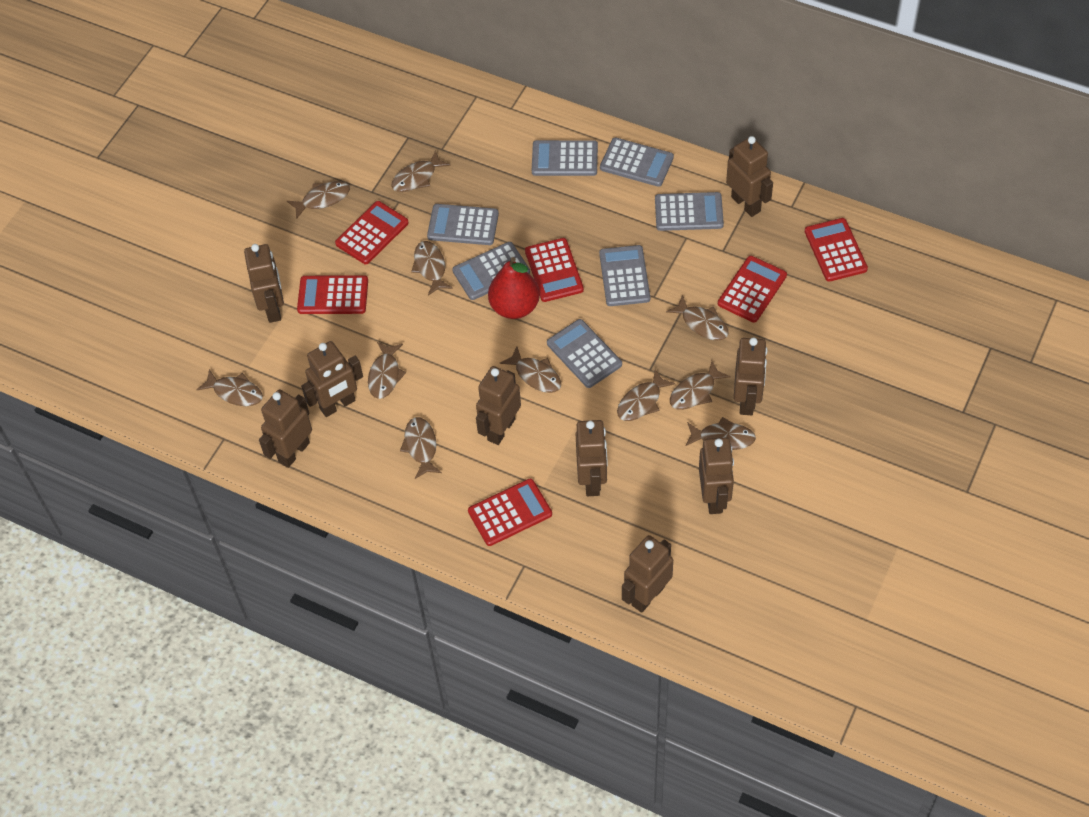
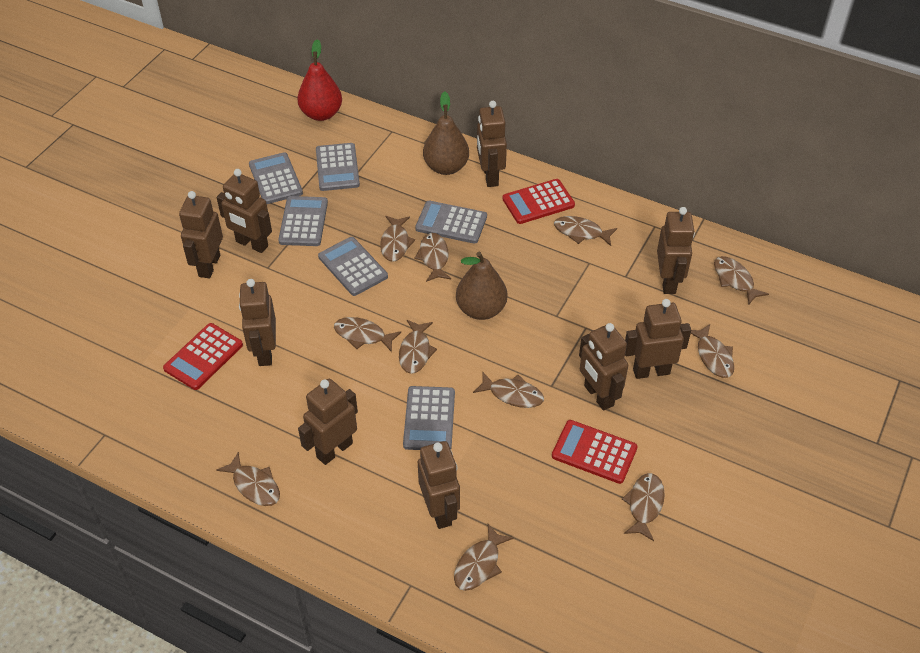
brown pear: 0 -> 2
grey calculator: 7 -> 6
red calculator: 6 -> 3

────

▸ WORK INSTRUCTION:
Check every line above for the string "calculator" and copy those that have it.

▸ WRITTEN SOLUTION:
grey calculator: 7 -> 6
red calculator: 6 -> 3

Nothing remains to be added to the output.